• What is being asked: Below are records; work out how many of their lines hold the string "camera" and give that number alone.

• Information given:
============

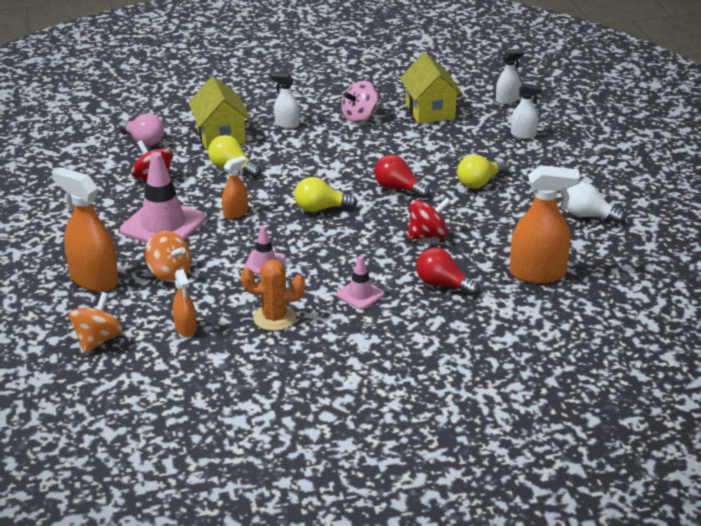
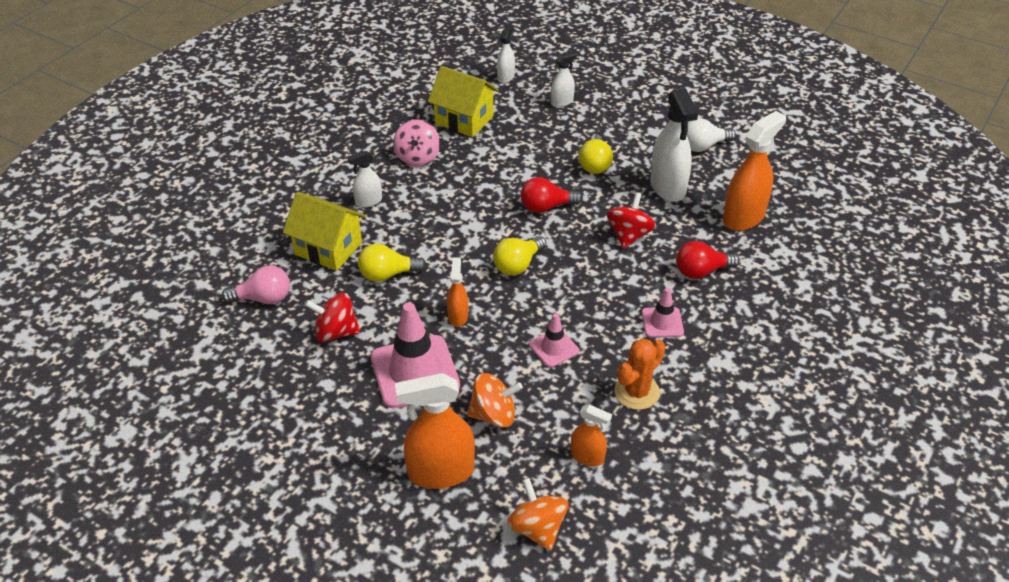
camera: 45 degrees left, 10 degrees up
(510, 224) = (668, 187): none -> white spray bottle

============

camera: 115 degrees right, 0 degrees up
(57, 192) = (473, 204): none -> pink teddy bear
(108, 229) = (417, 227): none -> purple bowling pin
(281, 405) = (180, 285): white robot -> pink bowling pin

============

• Output of the task: 2